Given data below:
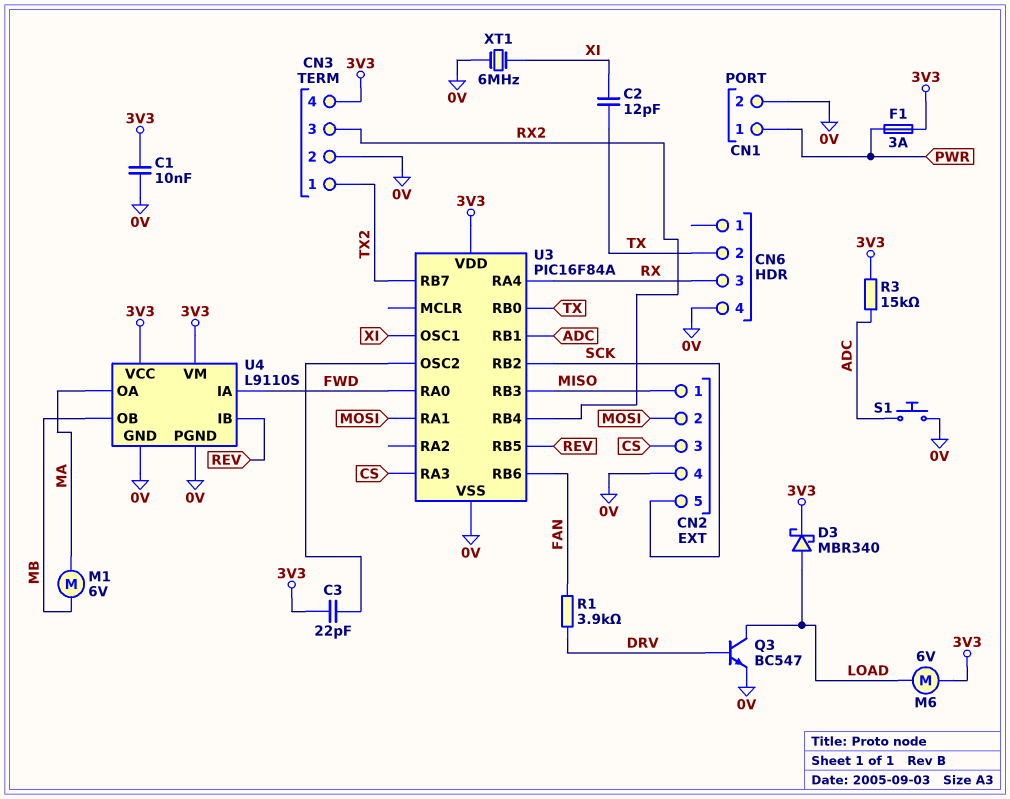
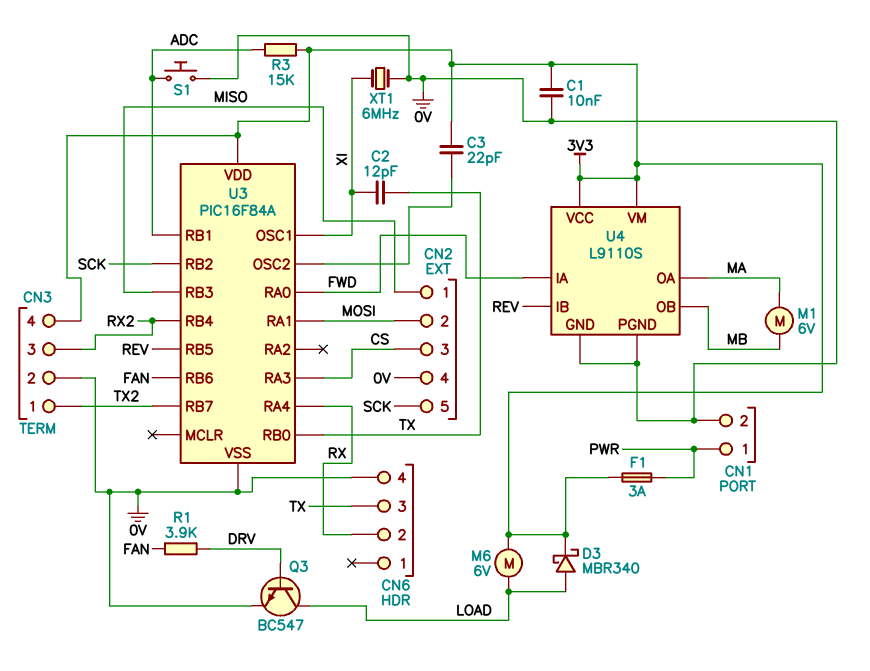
CN6 pin 2: TX -> RX
CN6 pin 3: RX -> TX

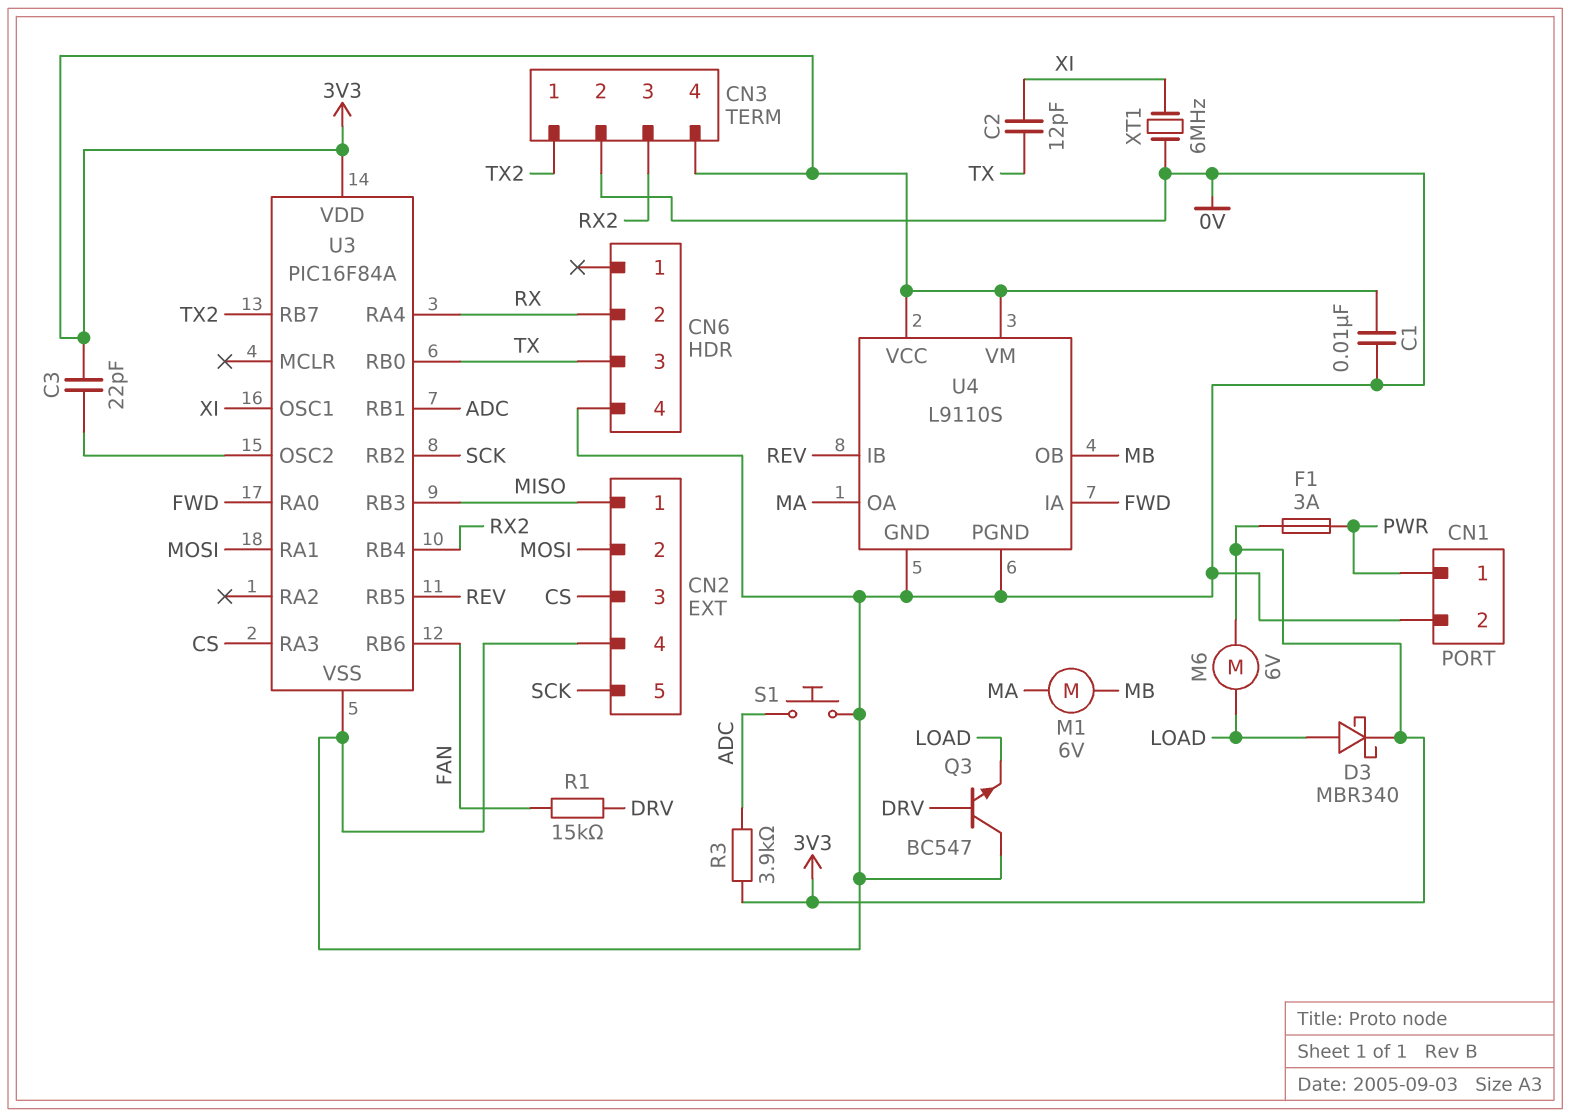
Q3: NPN BC547 (B DRV, C LOAD, E 0V) -> NPN BC547 (B DRV, C 0V, E LOAD)
R1: 3.9k (DRV, FAN) -> 15k (DRV, FAN)
R3: 15k (3V3, ADC) -> 3.9k (3V3, ADC)

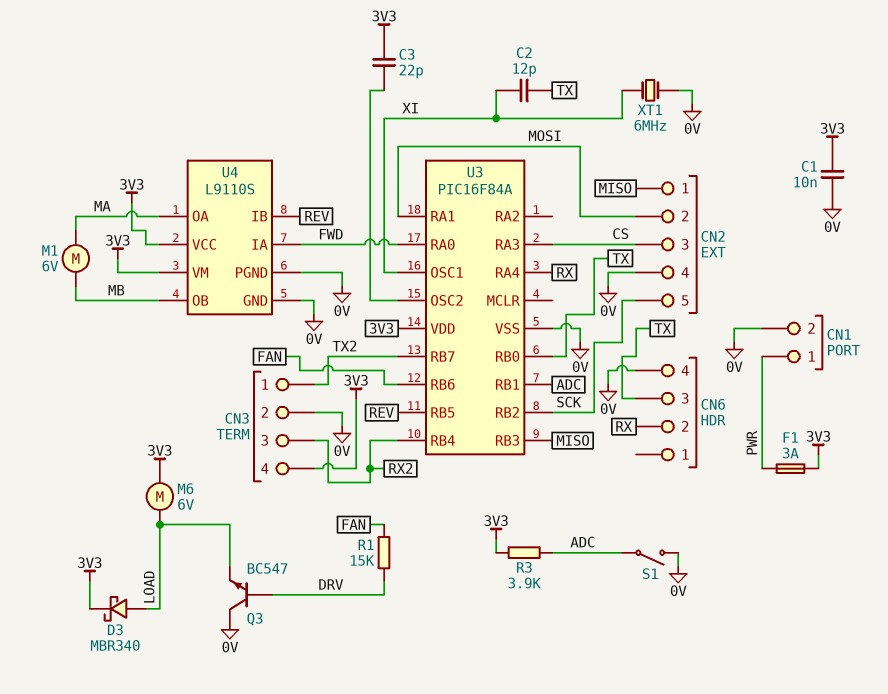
S1: button (0V, ADC) -> switch (0V, ADC)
End of Given data.
Exercise aim: Using the data above, write out every line exactly, leaving the images behind.

Solution:
CN6 pin 2: TX -> RX
CN6 pin 3: RX -> TX

Q3: NPN BC547 (B DRV, C LOAD, E 0V) -> NPN BC547 (B DRV, C 0V, E LOAD)
R1: 3.9k (DRV, FAN) -> 15k (DRV, FAN)
R3: 15k (3V3, ADC) -> 3.9k (3V3, ADC)

S1: button (0V, ADC) -> switch (0V, ADC)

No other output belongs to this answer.